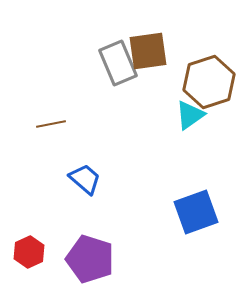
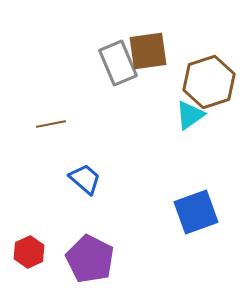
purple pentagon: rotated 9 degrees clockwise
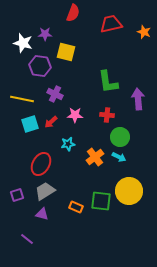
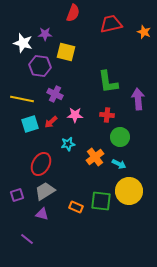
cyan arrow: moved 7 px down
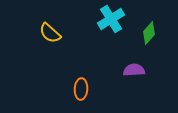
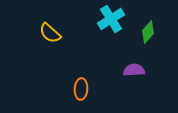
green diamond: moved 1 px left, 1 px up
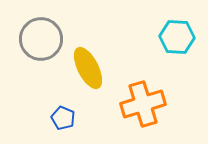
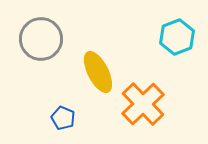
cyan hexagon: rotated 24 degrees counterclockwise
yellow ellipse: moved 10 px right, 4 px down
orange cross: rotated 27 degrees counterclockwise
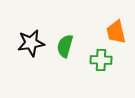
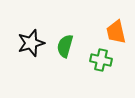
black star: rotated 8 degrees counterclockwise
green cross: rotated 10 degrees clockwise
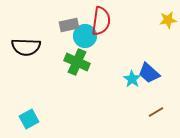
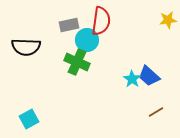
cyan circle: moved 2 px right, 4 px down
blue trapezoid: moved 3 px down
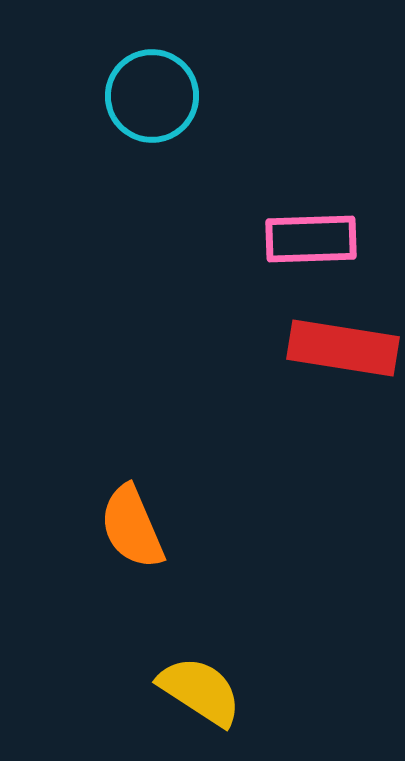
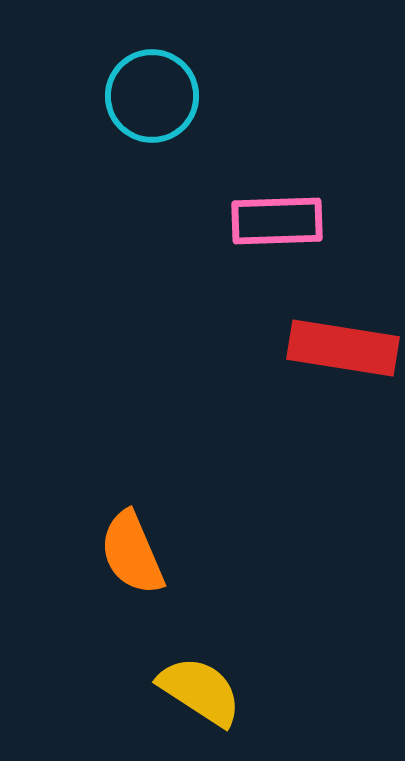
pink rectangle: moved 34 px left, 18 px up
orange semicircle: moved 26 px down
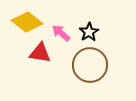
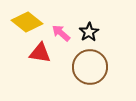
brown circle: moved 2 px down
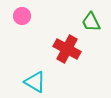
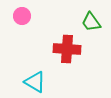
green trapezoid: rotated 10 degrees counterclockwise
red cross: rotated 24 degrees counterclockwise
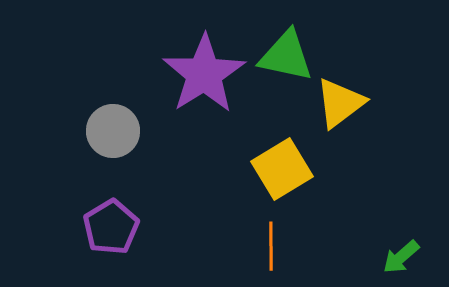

######

§ **WORK TO BE COMPLETED**: Copy out every line of the material with "counterclockwise" replaced by "anticlockwise" and everything else left unchanged, omitting the pictures.

§ **RESULT OF THE TASK**:
purple pentagon: rotated 9 degrees clockwise
cyan arrow: moved 7 px down
green diamond: moved 1 px left, 1 px up
cyan hexagon: rotated 24 degrees anticlockwise
yellow ellipse: moved 10 px right, 4 px down
orange cross: rotated 27 degrees anticlockwise
black star: rotated 8 degrees anticlockwise
green cross: rotated 10 degrees clockwise
cyan circle: moved 2 px right, 4 px down
blue trapezoid: moved 3 px down
pink rectangle: moved 34 px left, 18 px up
orange semicircle: moved 26 px down
brown circle: moved 2 px down
green trapezoid: rotated 10 degrees anticlockwise
red cross: rotated 24 degrees anticlockwise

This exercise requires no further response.